[Stored items]
Segment Open

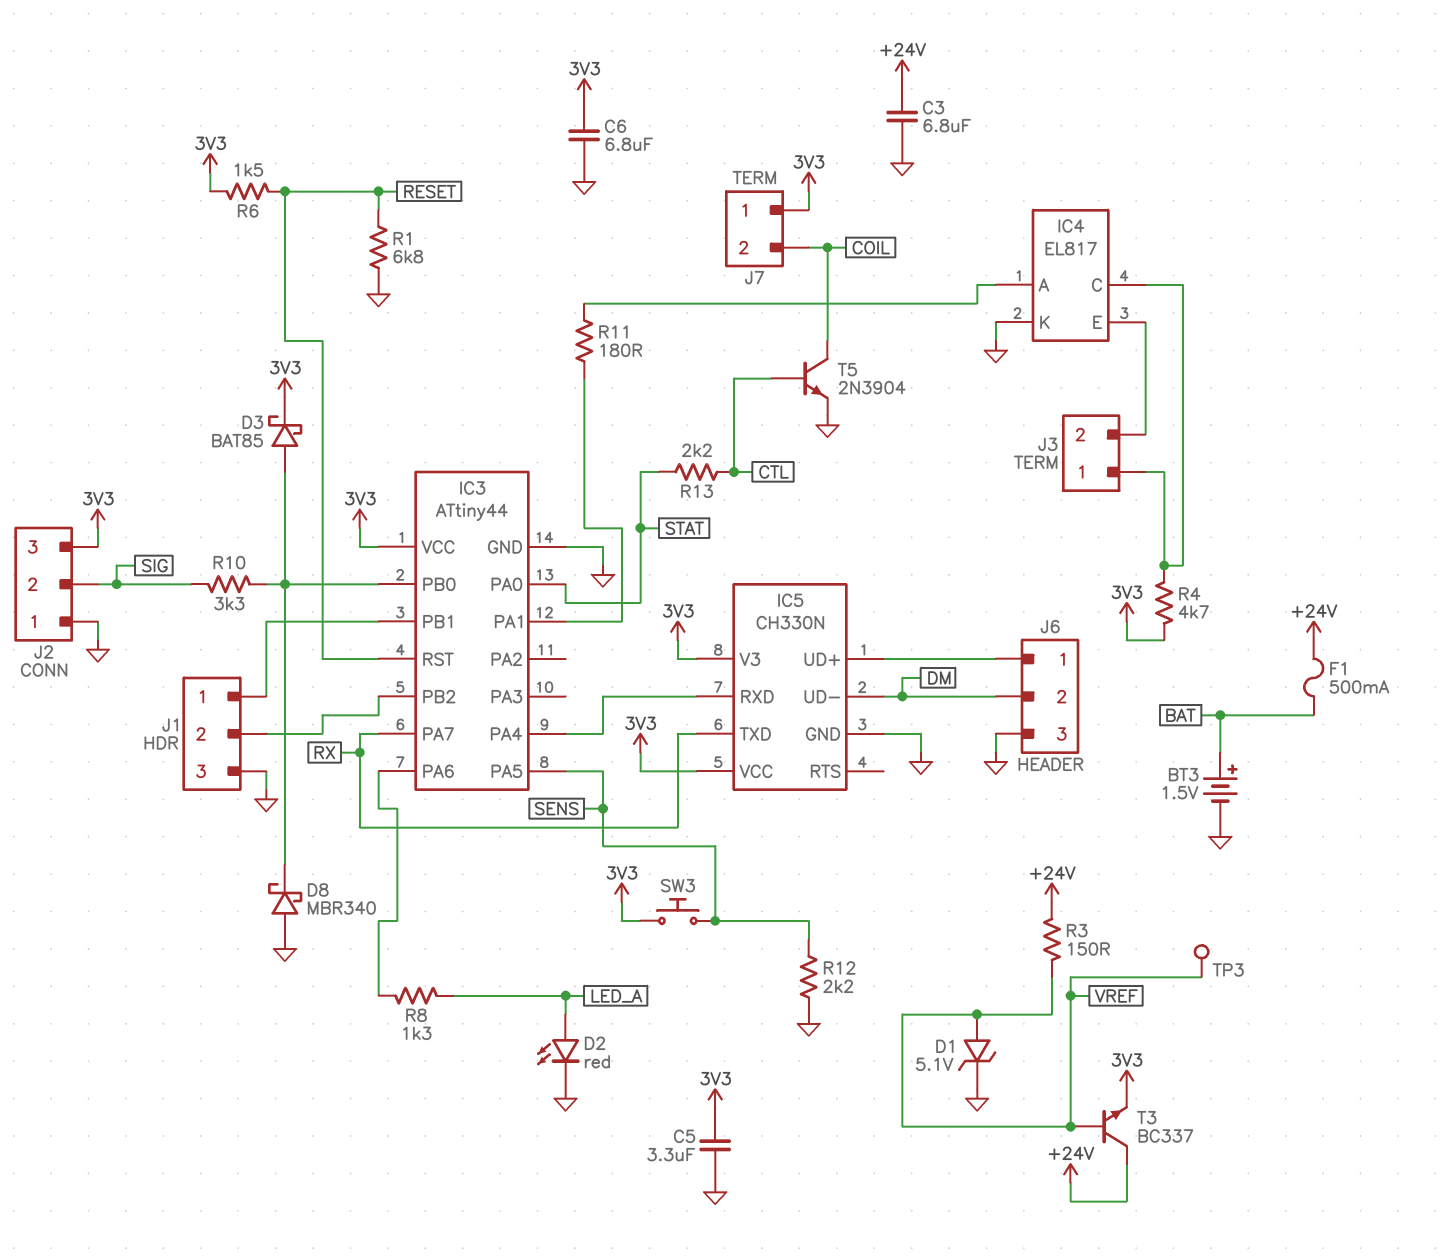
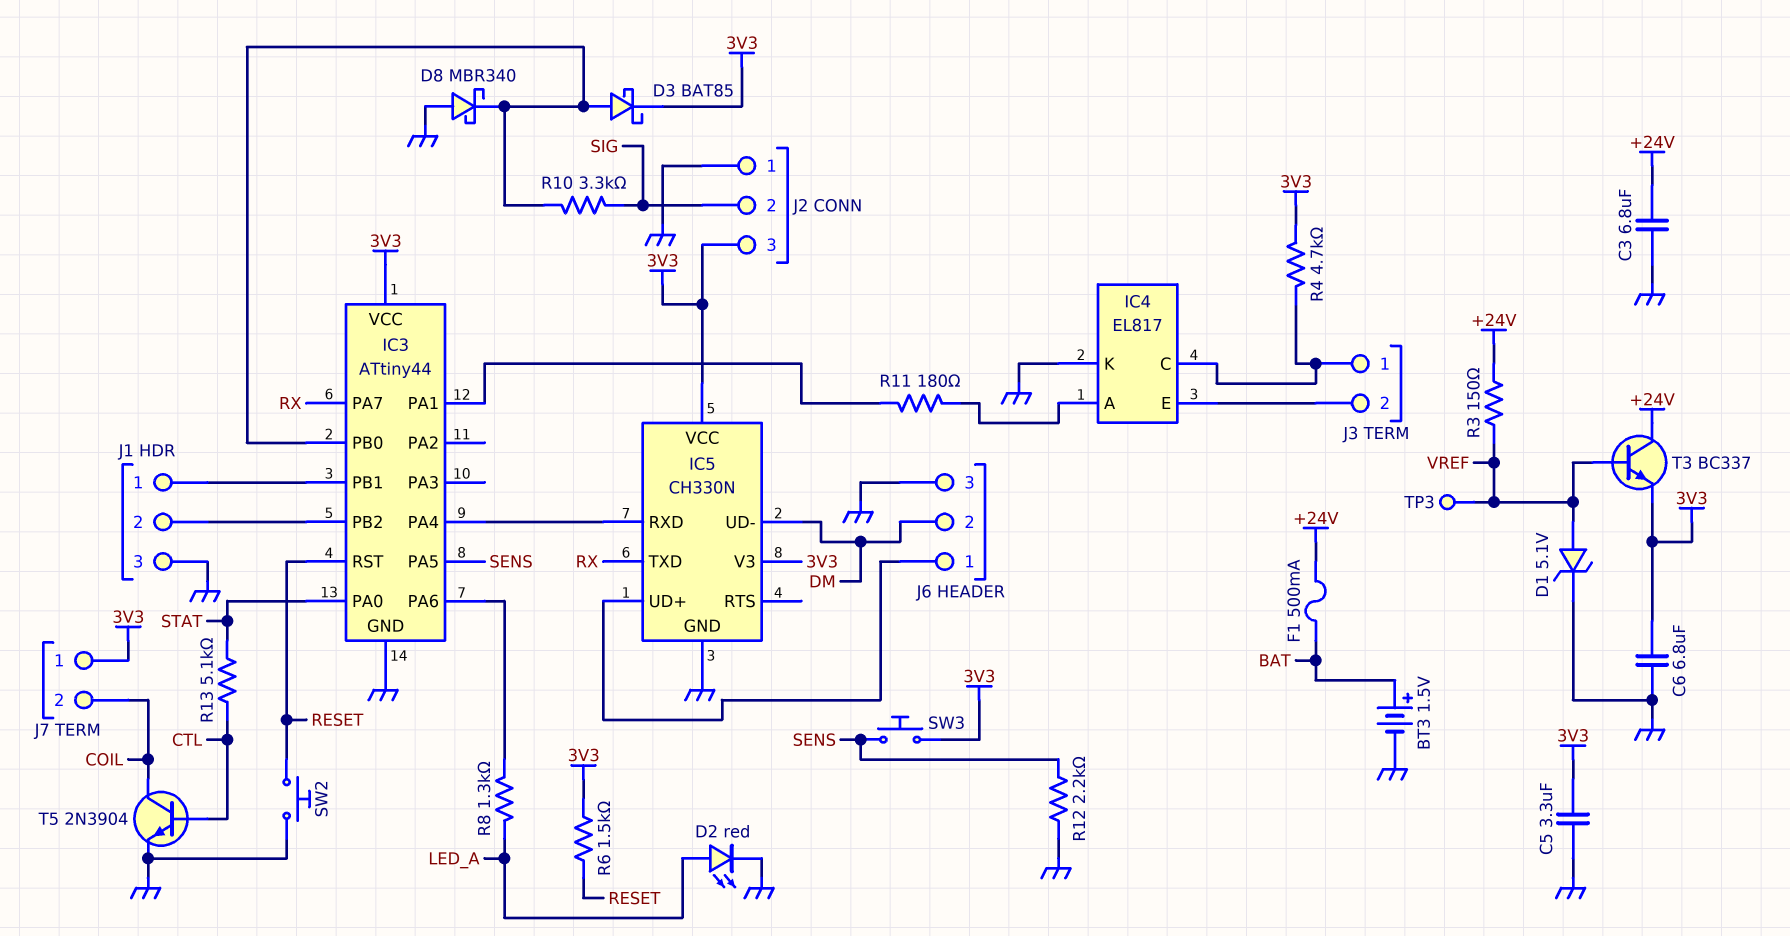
R1: 6.8k (GND, RESET) -> none
R13: 2.2k (CTL, STAT) -> 5.1k (CTL, STAT)
SW2: none -> button (GND, RESET)

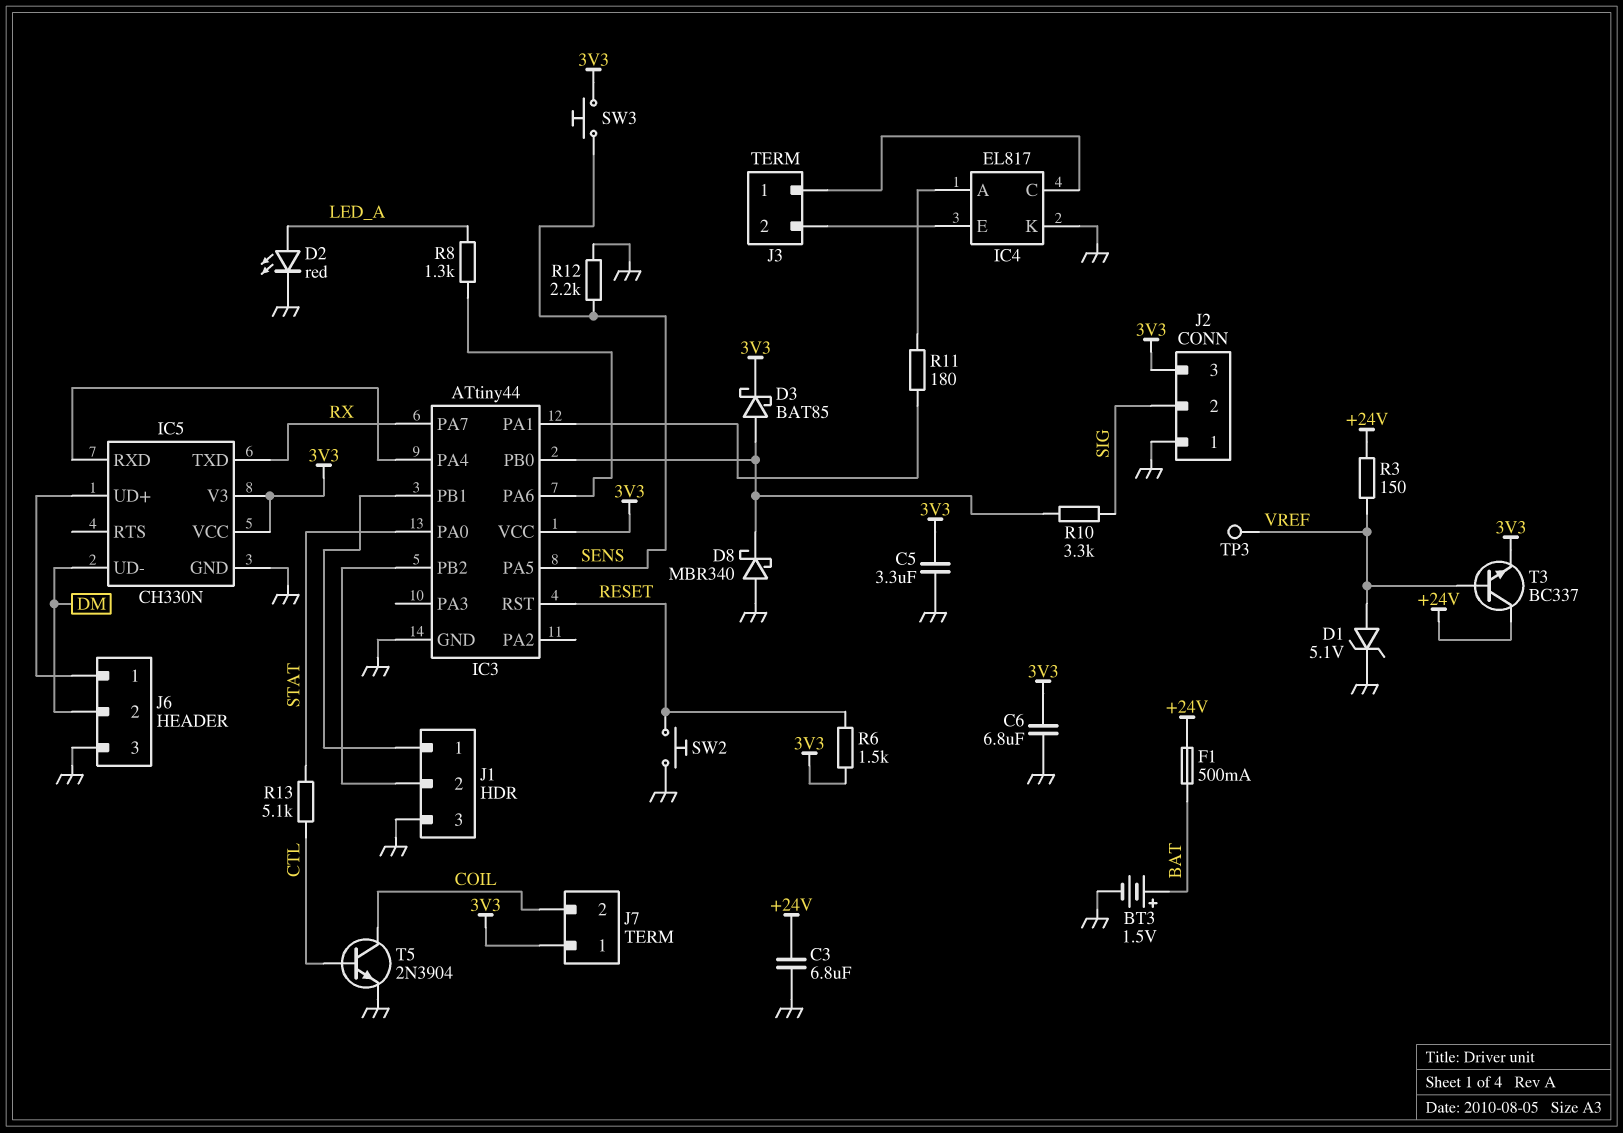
R4: 4.7k (3V3, IC4/C) -> none

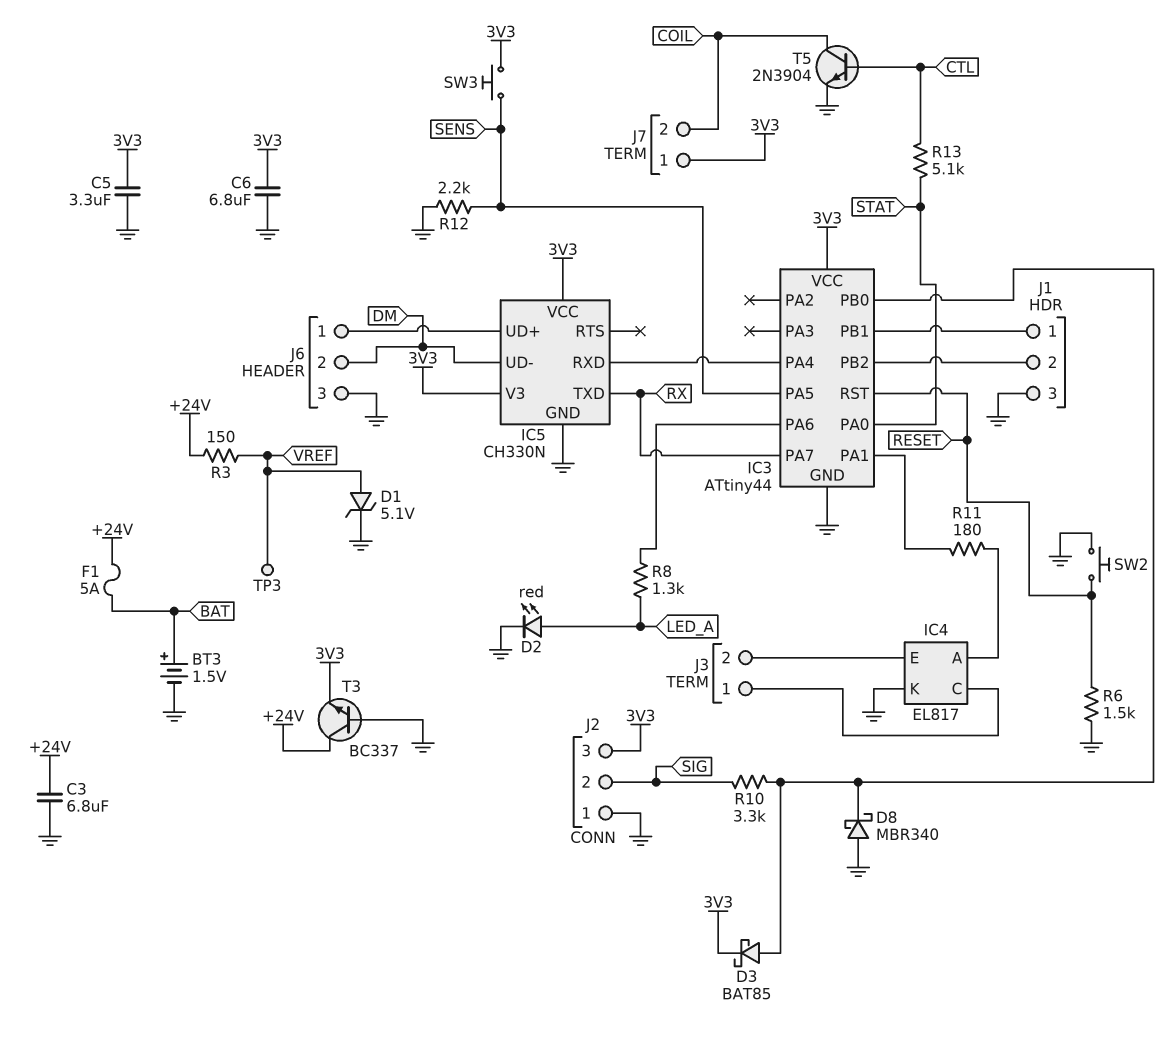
F1: 500mA (+24V, BAT) -> 5A (+24V, BAT)
R6: 1.5k (3V3, RESET) -> 1.5k (GND, RESET)
T3: NPN BC337 (B VREF, C +24V, E 3V3) -> NPN BC337 (B GND, C +24V, E 3V3)

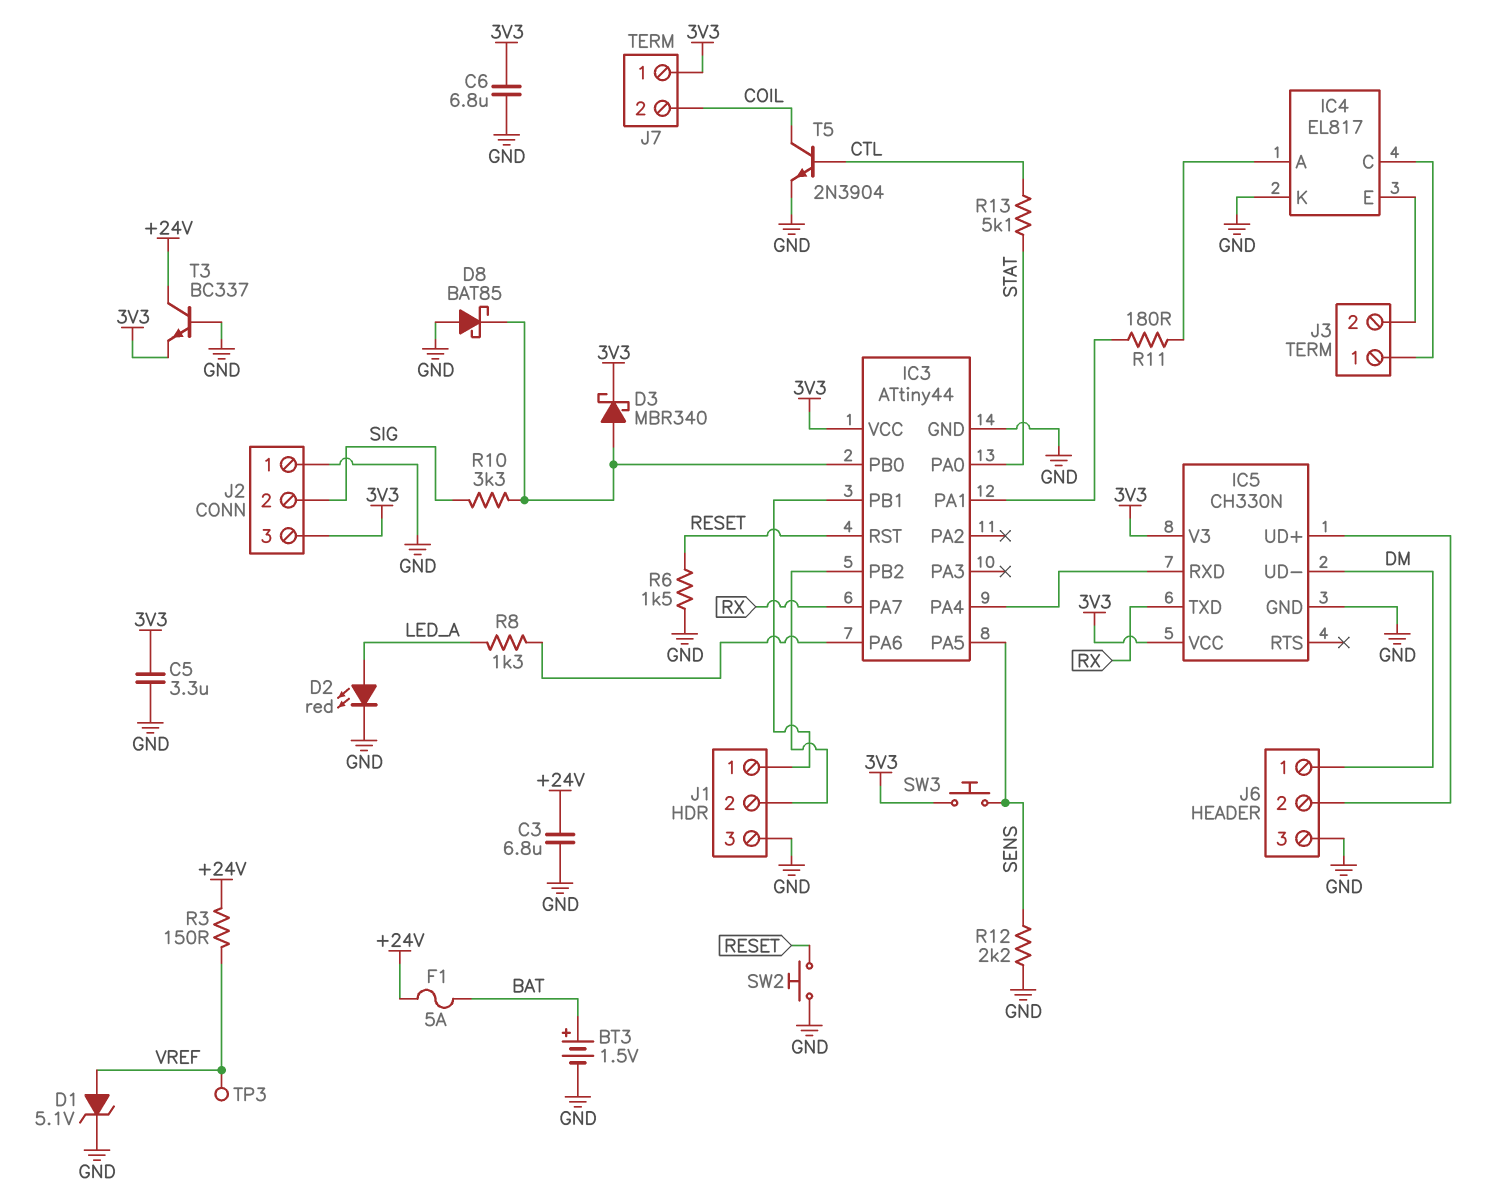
D3: schottky BAT85 (A IC3/PB0, K 3V3) -> schottky MBR340 (A IC3/PB0, K 3V3)
D8: schottky MBR340 (A GND, K IC3/PB0) -> schottky BAT85 (A GND, K IC3/PB0)
J6 pin 1: IC5/UD+ -> DM
J6 pin 2: DM -> IC5/UD+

Segment Closed

• _Your goal_:
A faithful copy of every record is needed here. Leave the images out of it.

• _Response for this exercise_:
R1: 6.8k (GND, RESET) -> none
R13: 2.2k (CTL, STAT) -> 5.1k (CTL, STAT)
SW2: none -> button (GND, RESET)

R4: 4.7k (3V3, IC4/C) -> none

F1: 500mA (+24V, BAT) -> 5A (+24V, BAT)
R6: 1.5k (3V3, RESET) -> 1.5k (GND, RESET)
T3: NPN BC337 (B VREF, C +24V, E 3V3) -> NPN BC337 (B GND, C +24V, E 3V3)

D3: schottky BAT85 (A IC3/PB0, K 3V3) -> schottky MBR340 (A IC3/PB0, K 3V3)
D8: schottky MBR340 (A GND, K IC3/PB0) -> schottky BAT85 (A GND, K IC3/PB0)
J6 pin 1: IC5/UD+ -> DM
J6 pin 2: DM -> IC5/UD+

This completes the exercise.